Description of the task » Only the lines below from the one that holds "DHT2 pin DATA: GP28 -> GP5" through the one that holds "BARO1: BME680 -> BME280" should appear in the answer, copied exactly, end lines included and pictures omitted.

----- Information supplied

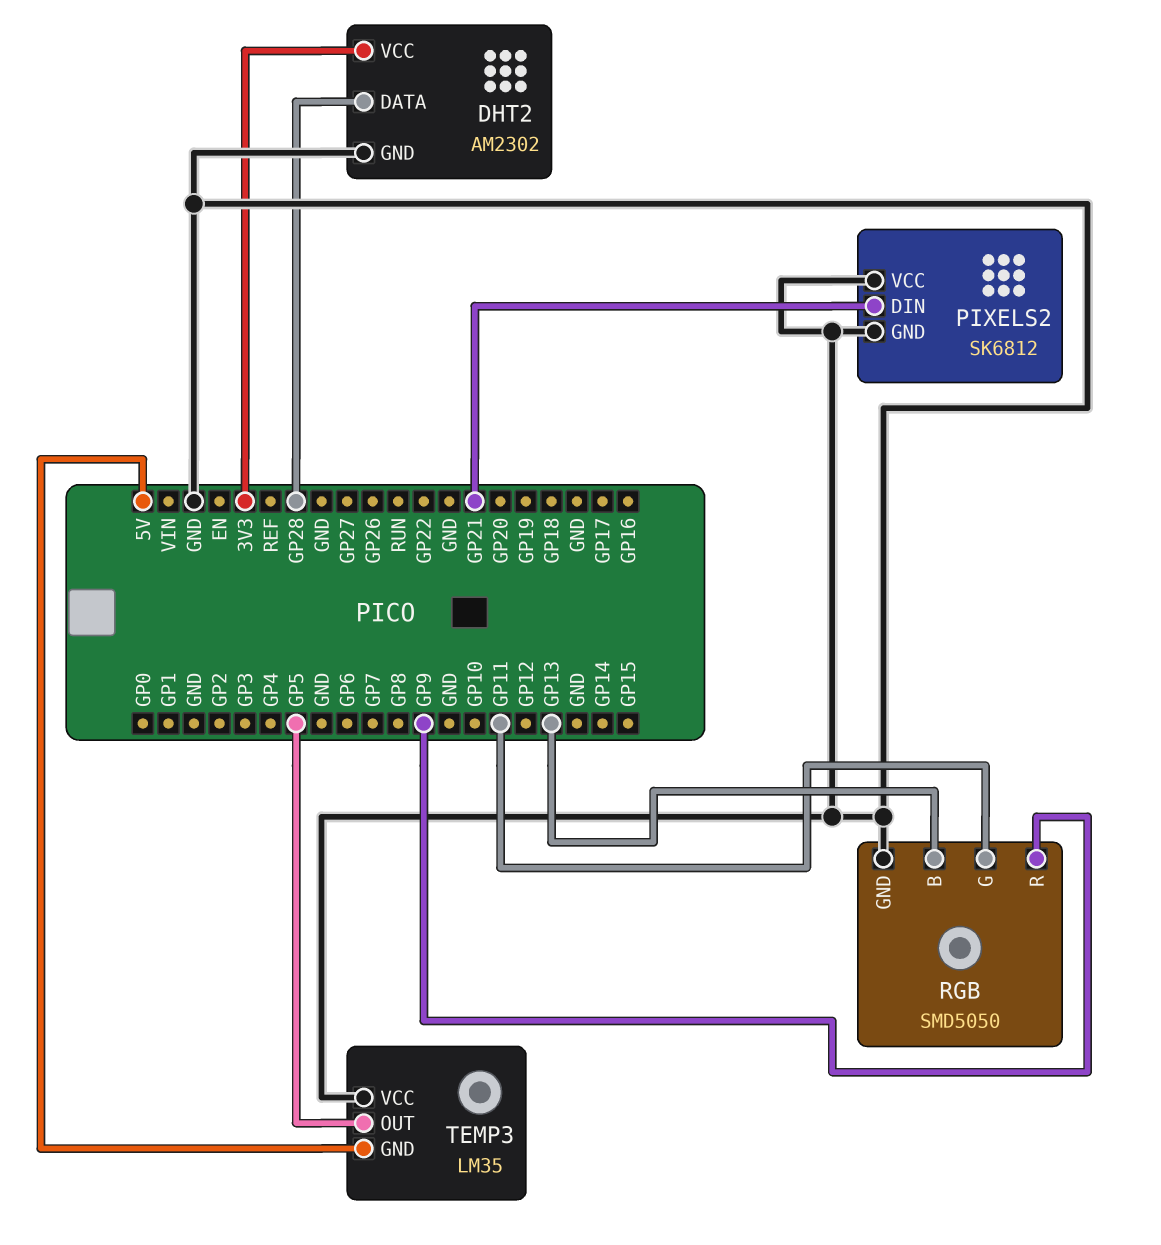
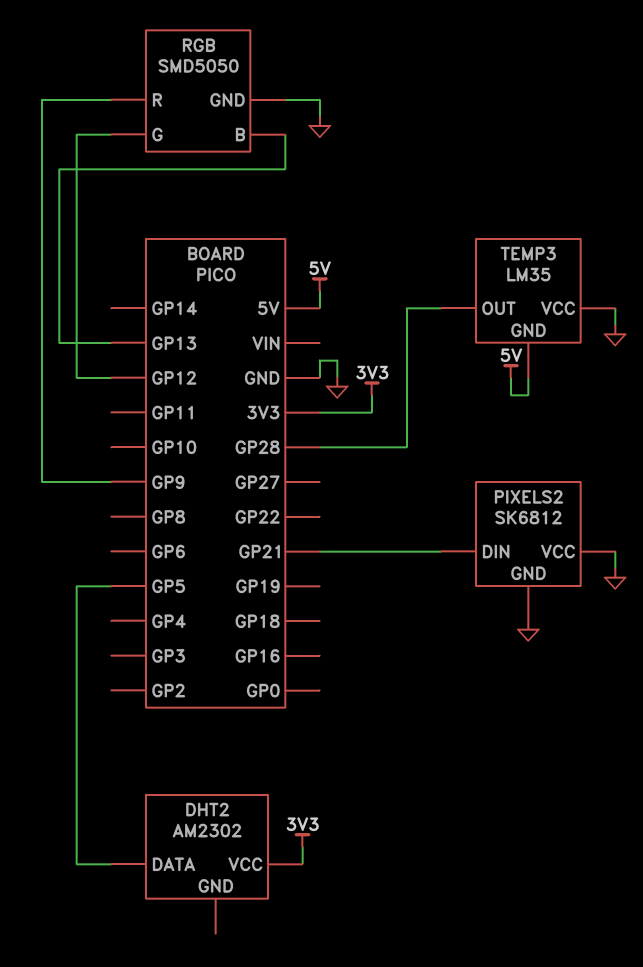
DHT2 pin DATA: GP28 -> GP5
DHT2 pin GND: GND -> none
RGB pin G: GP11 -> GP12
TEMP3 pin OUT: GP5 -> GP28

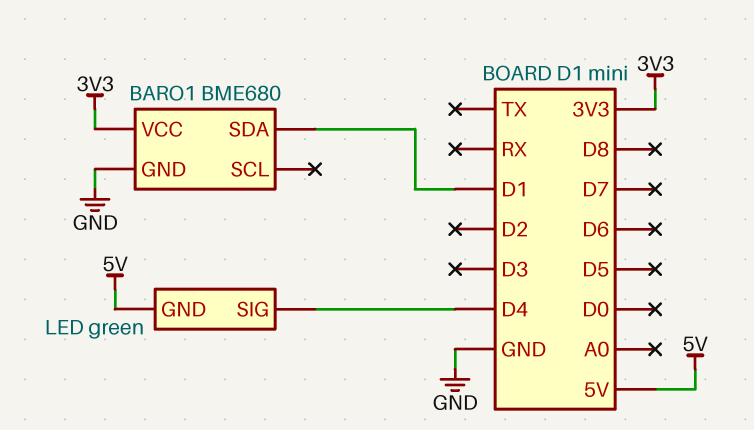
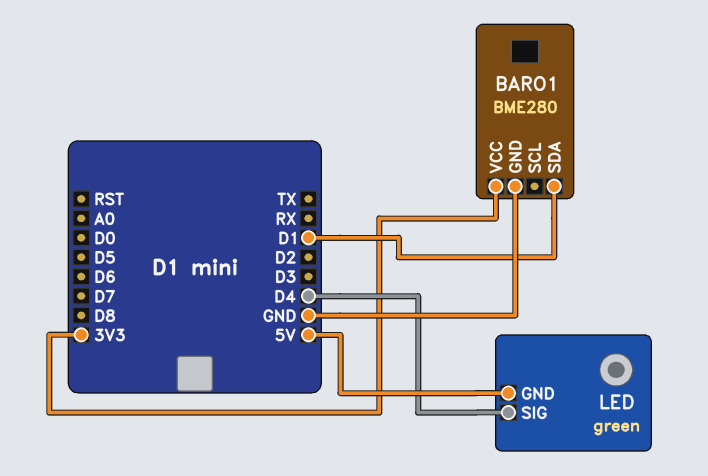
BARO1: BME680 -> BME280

----------
----- Information supplied

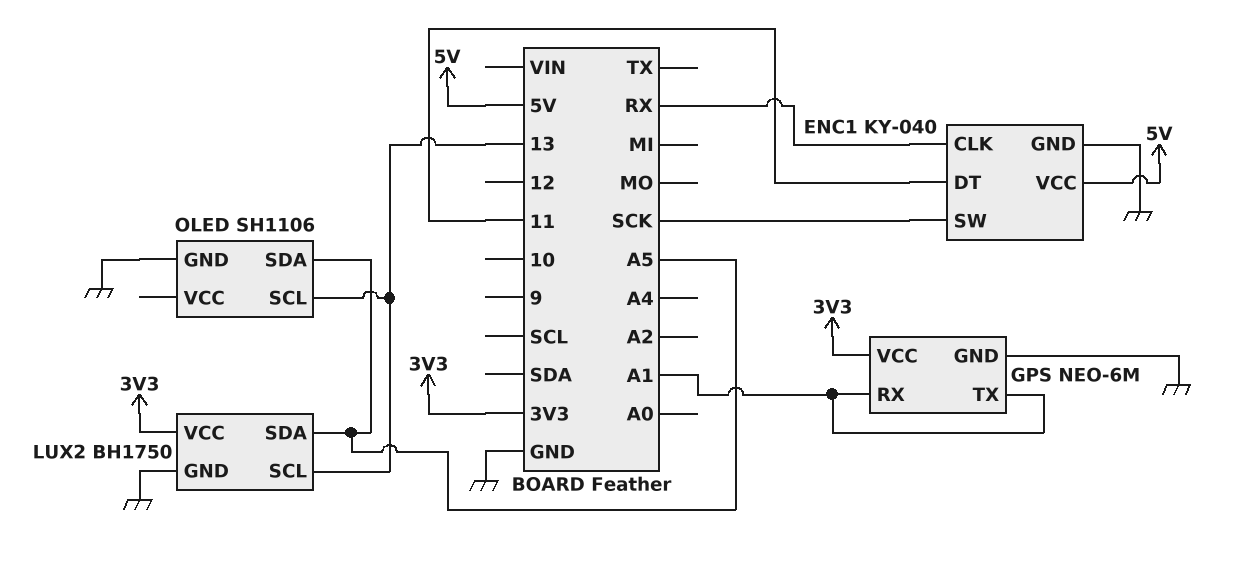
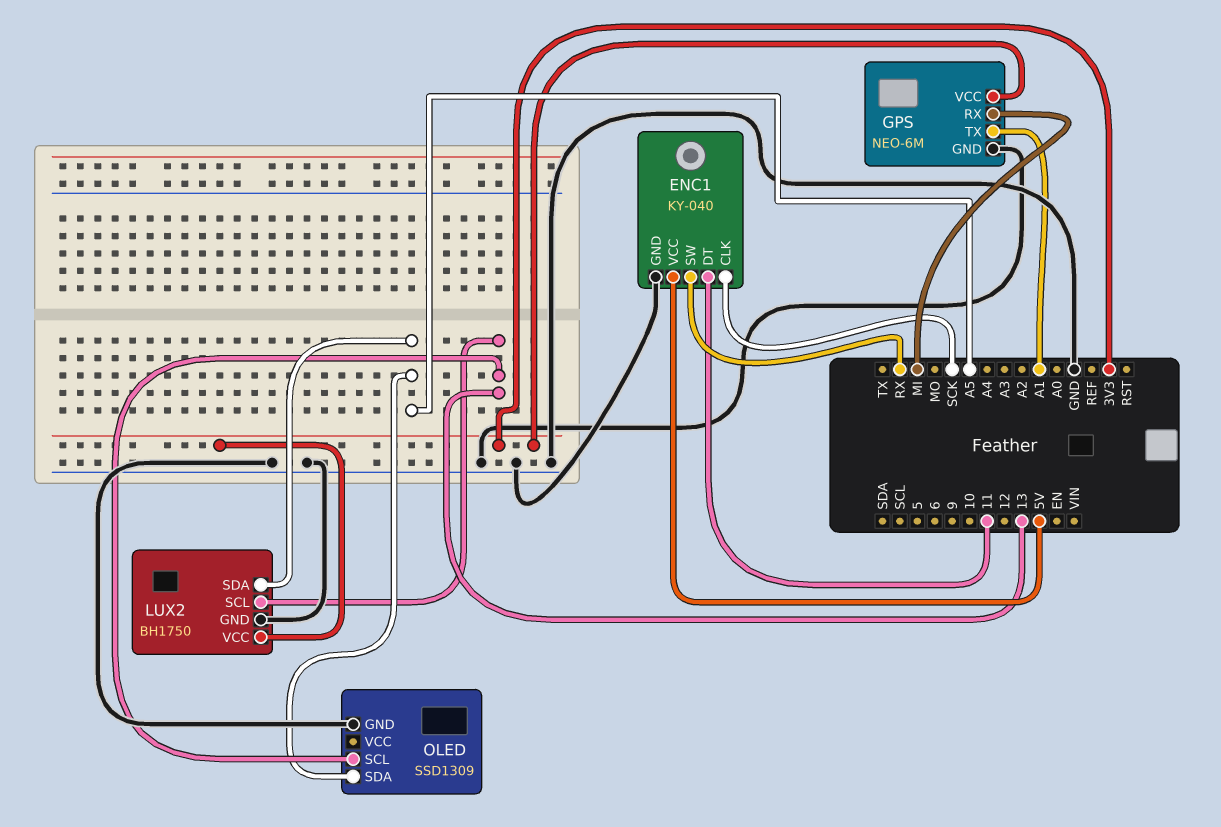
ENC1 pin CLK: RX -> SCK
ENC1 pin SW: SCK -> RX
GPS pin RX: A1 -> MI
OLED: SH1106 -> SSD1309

----------
----- Information supplied

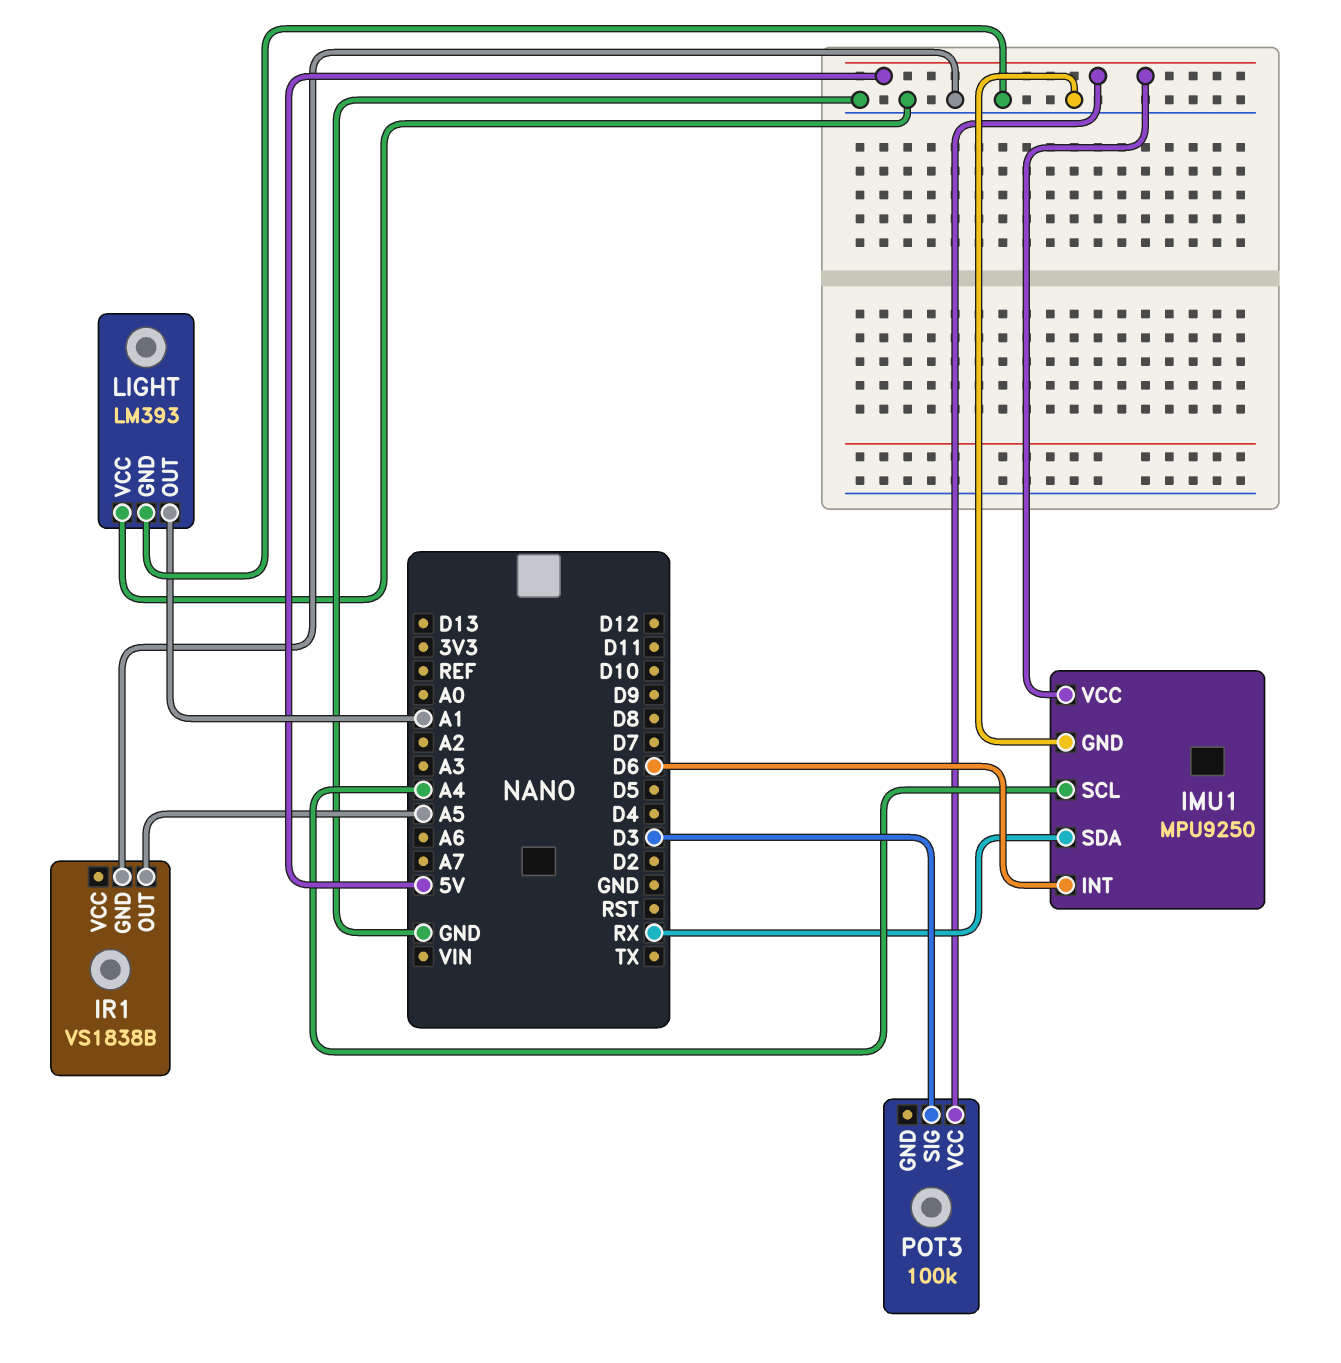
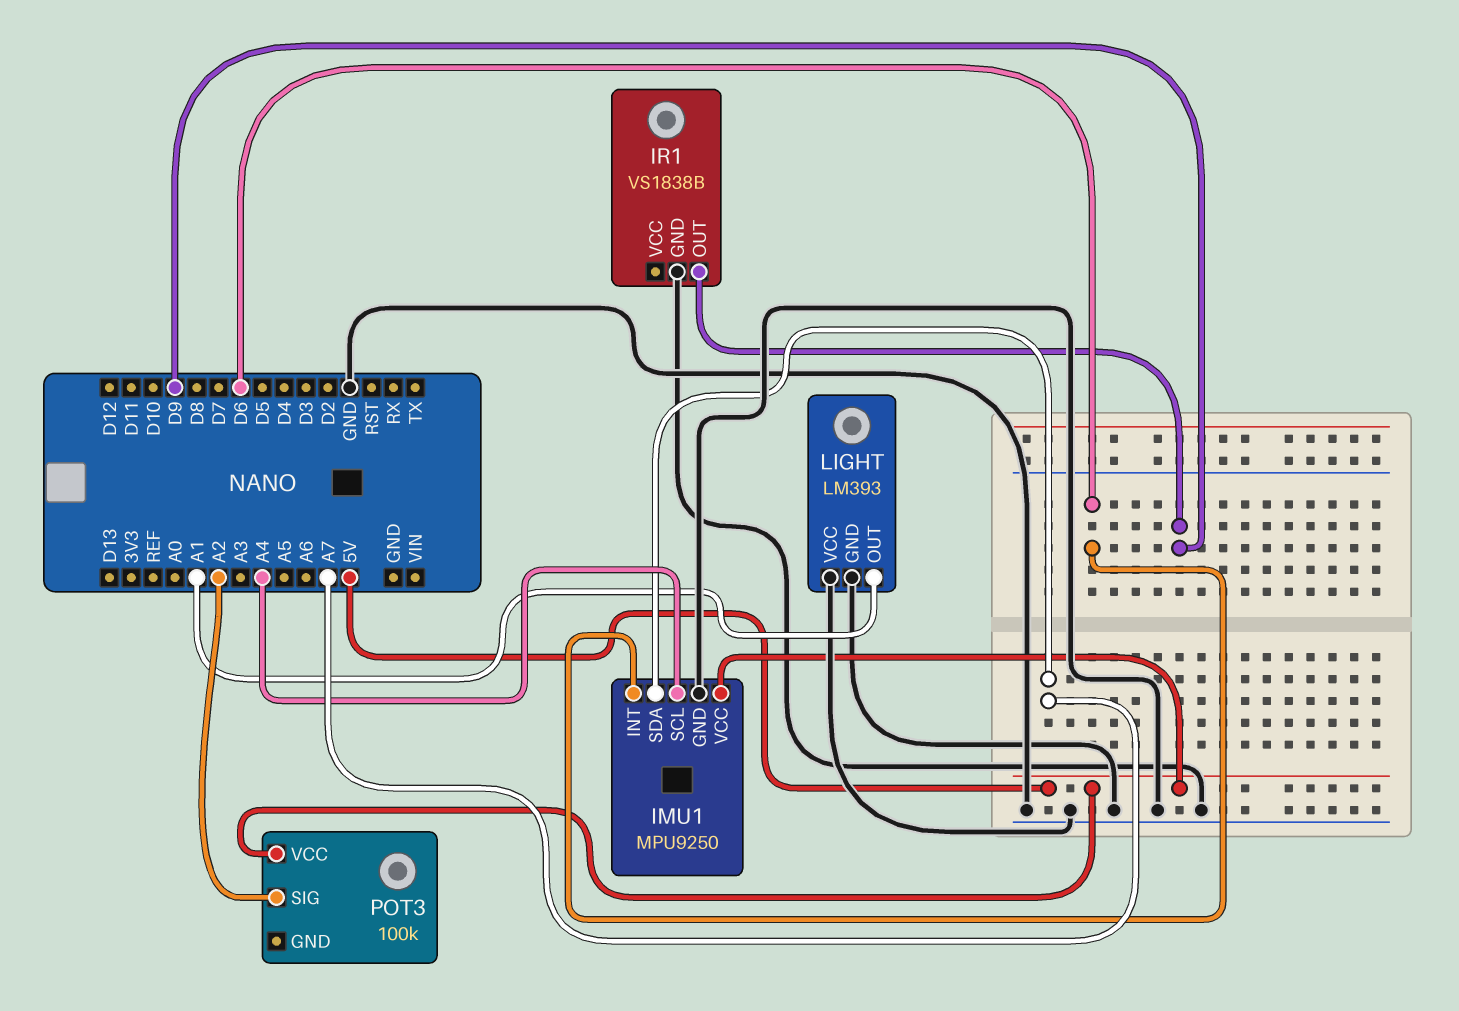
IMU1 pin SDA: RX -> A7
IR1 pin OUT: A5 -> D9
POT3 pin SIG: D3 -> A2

----------

Answer to this task »
DHT2 pin DATA: GP28 -> GP5
DHT2 pin GND: GND -> none
RGB pin G: GP11 -> GP12
TEMP3 pin OUT: GP5 -> GP28

BARO1: BME680 -> BME280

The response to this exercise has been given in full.